"""

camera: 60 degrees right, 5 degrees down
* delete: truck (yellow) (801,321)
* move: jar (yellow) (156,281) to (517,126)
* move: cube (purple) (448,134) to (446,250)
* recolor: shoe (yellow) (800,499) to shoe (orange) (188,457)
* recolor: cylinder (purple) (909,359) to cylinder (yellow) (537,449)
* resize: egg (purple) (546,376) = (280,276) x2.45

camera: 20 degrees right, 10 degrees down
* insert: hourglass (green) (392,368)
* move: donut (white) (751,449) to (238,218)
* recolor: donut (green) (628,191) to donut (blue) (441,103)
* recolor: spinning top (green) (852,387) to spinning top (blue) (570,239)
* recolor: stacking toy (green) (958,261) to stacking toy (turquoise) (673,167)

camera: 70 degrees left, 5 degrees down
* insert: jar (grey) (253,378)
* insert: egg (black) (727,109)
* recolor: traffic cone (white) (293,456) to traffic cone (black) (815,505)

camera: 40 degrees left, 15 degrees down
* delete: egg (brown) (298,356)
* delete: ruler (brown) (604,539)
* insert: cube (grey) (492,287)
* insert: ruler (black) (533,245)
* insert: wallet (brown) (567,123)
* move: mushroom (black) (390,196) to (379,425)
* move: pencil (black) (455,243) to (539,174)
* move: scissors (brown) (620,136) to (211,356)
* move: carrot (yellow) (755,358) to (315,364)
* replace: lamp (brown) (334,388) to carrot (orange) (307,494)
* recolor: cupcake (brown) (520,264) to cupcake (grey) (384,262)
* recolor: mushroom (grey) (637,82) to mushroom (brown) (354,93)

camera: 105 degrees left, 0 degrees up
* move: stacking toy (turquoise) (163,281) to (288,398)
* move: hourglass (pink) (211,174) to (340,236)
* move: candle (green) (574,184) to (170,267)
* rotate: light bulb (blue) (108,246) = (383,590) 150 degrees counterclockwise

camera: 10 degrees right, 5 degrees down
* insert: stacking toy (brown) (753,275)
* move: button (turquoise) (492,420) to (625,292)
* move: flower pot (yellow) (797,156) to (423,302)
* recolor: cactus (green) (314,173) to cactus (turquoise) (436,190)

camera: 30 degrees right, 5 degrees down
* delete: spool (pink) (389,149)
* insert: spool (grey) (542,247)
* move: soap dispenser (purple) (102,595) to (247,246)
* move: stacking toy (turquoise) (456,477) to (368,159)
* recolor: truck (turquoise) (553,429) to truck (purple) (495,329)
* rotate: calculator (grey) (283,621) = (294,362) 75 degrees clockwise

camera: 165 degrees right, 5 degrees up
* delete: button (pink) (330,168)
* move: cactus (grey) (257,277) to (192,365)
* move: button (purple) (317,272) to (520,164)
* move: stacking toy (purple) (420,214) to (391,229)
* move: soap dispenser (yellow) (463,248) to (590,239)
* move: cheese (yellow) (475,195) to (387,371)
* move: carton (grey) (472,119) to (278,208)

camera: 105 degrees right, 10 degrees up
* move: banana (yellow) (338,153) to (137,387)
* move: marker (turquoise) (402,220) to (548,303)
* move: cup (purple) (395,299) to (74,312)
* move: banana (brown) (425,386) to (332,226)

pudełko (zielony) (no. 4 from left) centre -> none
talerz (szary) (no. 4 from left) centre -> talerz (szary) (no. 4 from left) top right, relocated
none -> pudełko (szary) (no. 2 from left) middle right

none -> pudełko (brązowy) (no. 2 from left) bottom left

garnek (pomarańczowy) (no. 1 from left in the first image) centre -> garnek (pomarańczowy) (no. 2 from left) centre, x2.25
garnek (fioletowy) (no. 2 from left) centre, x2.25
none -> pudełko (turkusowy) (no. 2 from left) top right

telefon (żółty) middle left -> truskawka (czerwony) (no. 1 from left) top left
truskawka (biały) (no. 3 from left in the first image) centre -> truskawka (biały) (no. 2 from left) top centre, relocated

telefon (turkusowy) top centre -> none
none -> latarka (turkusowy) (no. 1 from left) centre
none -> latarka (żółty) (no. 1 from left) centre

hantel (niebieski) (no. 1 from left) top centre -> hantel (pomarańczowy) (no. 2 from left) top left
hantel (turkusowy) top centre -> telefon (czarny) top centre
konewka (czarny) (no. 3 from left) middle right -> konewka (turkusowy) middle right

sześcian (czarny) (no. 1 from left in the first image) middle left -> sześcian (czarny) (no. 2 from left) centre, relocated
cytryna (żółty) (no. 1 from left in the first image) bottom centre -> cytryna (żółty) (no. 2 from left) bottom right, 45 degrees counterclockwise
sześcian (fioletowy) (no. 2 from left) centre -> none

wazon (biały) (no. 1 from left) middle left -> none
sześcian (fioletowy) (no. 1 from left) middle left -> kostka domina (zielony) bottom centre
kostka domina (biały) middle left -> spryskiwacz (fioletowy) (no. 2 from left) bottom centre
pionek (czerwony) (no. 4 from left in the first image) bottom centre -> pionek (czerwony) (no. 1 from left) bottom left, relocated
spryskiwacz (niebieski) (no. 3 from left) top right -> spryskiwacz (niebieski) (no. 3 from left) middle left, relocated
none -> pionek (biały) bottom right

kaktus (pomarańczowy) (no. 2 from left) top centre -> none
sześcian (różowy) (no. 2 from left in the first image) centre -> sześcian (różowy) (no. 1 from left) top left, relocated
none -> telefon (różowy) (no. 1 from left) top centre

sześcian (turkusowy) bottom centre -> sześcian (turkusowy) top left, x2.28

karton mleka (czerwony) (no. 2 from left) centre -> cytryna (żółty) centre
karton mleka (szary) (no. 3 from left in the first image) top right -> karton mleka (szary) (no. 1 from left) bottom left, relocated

"""

== Work item ==
In this exercise, every line of the listing is to be output exactly.

== Written response ==
camera: 60 degrees right, 5 degrees down
* delete: truck (yellow) (801,321)
* move: jar (yellow) (156,281) to (517,126)
* move: cube (purple) (448,134) to (446,250)
* recolor: shoe (yellow) (800,499) to shoe (orange) (188,457)
* recolor: cylinder (purple) (909,359) to cylinder (yellow) (537,449)
* resize: egg (purple) (546,376) = (280,276) x2.45

camera: 20 degrees right, 10 degrees down
* insert: hourglass (green) (392,368)
* move: donut (white) (751,449) to (238,218)
* recolor: donut (green) (628,191) to donut (blue) (441,103)
* recolor: spinning top (green) (852,387) to spinning top (blue) (570,239)
* recolor: stacking toy (green) (958,261) to stacking toy (turquoise) (673,167)

camera: 70 degrees left, 5 degrees down
* insert: jar (grey) (253,378)
* insert: egg (black) (727,109)
* recolor: traffic cone (white) (293,456) to traffic cone (black) (815,505)

camera: 40 degrees left, 15 degrees down
* delete: egg (brown) (298,356)
* delete: ruler (brown) (604,539)
* insert: cube (grey) (492,287)
* insert: ruler (black) (533,245)
* insert: wallet (brown) (567,123)
* move: mushroom (black) (390,196) to (379,425)
* move: pencil (black) (455,243) to (539,174)
* move: scissors (brown) (620,136) to (211,356)
* move: carrot (yellow) (755,358) to (315,364)
* replace: lamp (brown) (334,388) to carrot (orange) (307,494)
* recolor: cupcake (brown) (520,264) to cupcake (grey) (384,262)
* recolor: mushroom (grey) (637,82) to mushroom (brown) (354,93)

camera: 105 degrees left, 0 degrees up
* move: stacking toy (turquoise) (163,281) to (288,398)
* move: hourglass (pink) (211,174) to (340,236)
* move: candle (green) (574,184) to (170,267)
* rotate: light bulb (blue) (108,246) = (383,590) 150 degrees counterclockwise

camera: 10 degrees right, 5 degrees down
* insert: stacking toy (brown) (753,275)
* move: button (turquoise) (492,420) to (625,292)
* move: flower pot (yellow) (797,156) to (423,302)
* recolor: cactus (green) (314,173) to cactus (turquoise) (436,190)

camera: 30 degrees right, 5 degrees down
* delete: spool (pink) (389,149)
* insert: spool (grey) (542,247)
* move: soap dispenser (purple) (102,595) to (247,246)
* move: stacking toy (turquoise) (456,477) to (368,159)
* recolor: truck (turquoise) (553,429) to truck (purple) (495,329)
* rotate: calculator (grey) (283,621) = (294,362) 75 degrees clockwise

camera: 165 degrees right, 5 degrees up
* delete: button (pink) (330,168)
* move: cactus (grey) (257,277) to (192,365)
* move: button (purple) (317,272) to (520,164)
* move: stacking toy (purple) (420,214) to (391,229)
* move: soap dispenser (yellow) (463,248) to (590,239)
* move: cheese (yellow) (475,195) to (387,371)
* move: carton (grey) (472,119) to (278,208)

camera: 105 degrees right, 10 degrees up
* move: banana (yellow) (338,153) to (137,387)
* move: marker (turquoise) (402,220) to (548,303)
* move: cup (purple) (395,299) to (74,312)
* move: banana (brown) (425,386) to (332,226)

pudełko (zielony) (no. 4 from left) centre -> none
talerz (szary) (no. 4 from left) centre -> talerz (szary) (no. 4 from left) top right, relocated
none -> pudełko (szary) (no. 2 from left) middle right

none -> pudełko (brązowy) (no. 2 from left) bottom left

garnek (pomarańczowy) (no. 1 from left in the first image) centre -> garnek (pomarańczowy) (no. 2 from left) centre, x2.25
garnek (fioletowy) (no. 2 from left) centre, x2.25
none -> pudełko (turkusowy) (no. 2 from left) top right

telefon (żółty) middle left -> truskawka (czerwony) (no. 1 from left) top left
truskawka (biały) (no. 3 from left in the first image) centre -> truskawka (biały) (no. 2 from left) top centre, relocated

telefon (turkusowy) top centre -> none
none -> latarka (turkusowy) (no. 1 from left) centre
none -> latarka (żółty) (no. 1 from left) centre

hantel (niebieski) (no. 1 from left) top centre -> hantel (pomarańczowy) (no. 2 from left) top left
hantel (turkusowy) top centre -> telefon (czarny) top centre
konewka (czarny) (no. 3 from left) middle right -> konewka (turkusowy) middle right

sześcian (czarny) (no. 1 from left in the first image) middle left -> sześcian (czarny) (no. 2 from left) centre, relocated
cytryna (żółty) (no. 1 from left in the first image) bottom centre -> cytryna (żółty) (no. 2 from left) bottom right, 45 degrees counterclockwise
sześcian (fioletowy) (no. 2 from left) centre -> none

wazon (biały) (no. 1 from left) middle left -> none
sześcian (fioletowy) (no. 1 from left) middle left -> kostka domina (zielony) bottom centre
kostka domina (biały) middle left -> spryskiwacz (fioletowy) (no. 2 from left) bottom centre
pionek (czerwony) (no. 4 from left in the first image) bottom centre -> pionek (czerwony) (no. 1 from left) bottom left, relocated
spryskiwacz (niebieski) (no. 3 from left) top right -> spryskiwacz (niebieski) (no. 3 from left) middle left, relocated
none -> pionek (biały) bottom right

kaktus (pomarańczowy) (no. 2 from left) top centre -> none
sześcian (różowy) (no. 2 from left in the first image) centre -> sześcian (różowy) (no. 1 from left) top left, relocated
none -> telefon (różowy) (no. 1 from left) top centre

sześcian (turkusowy) bottom centre -> sześcian (turkusowy) top left, x2.28

karton mleka (czerwony) (no. 2 from left) centre -> cytryna (żółty) centre
karton mleka (szary) (no. 3 from left in the first image) top right -> karton mleka (szary) (no. 1 from left) bottom left, relocated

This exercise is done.